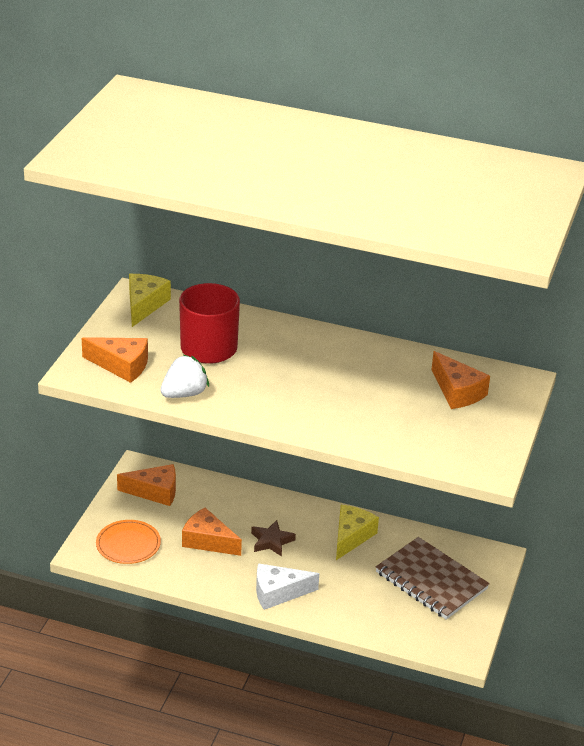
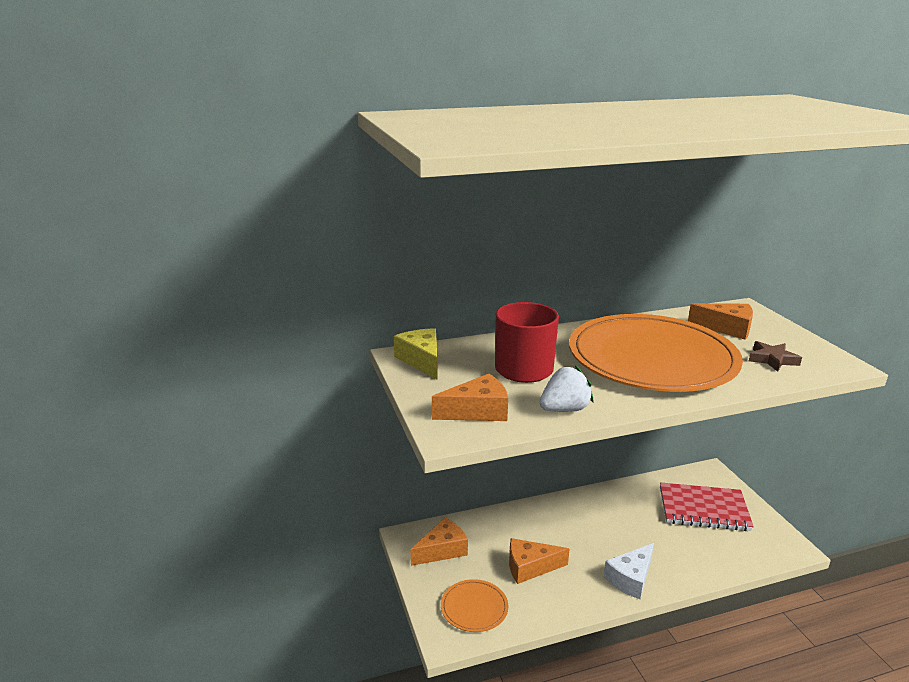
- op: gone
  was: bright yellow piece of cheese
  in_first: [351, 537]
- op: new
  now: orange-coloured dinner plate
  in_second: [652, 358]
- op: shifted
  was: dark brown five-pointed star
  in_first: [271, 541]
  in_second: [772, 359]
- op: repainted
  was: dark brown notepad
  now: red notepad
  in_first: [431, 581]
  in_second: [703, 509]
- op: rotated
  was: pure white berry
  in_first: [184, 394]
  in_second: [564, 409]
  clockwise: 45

_PROBLEM STATEMENT_
Return every record exactly, minus the pictures.

_EXERCISE ANSWER_
- op: gone
  was: bright yellow piece of cheese
  in_first: [351, 537]
- op: new
  now: orange-coloured dinner plate
  in_second: [652, 358]
- op: shifted
  was: dark brown five-pointed star
  in_first: [271, 541]
  in_second: [772, 359]
- op: repainted
  was: dark brown notepad
  now: red notepad
  in_first: [431, 581]
  in_second: [703, 509]
- op: rotated
  was: pure white berry
  in_first: [184, 394]
  in_second: [564, 409]
  clockwise: 45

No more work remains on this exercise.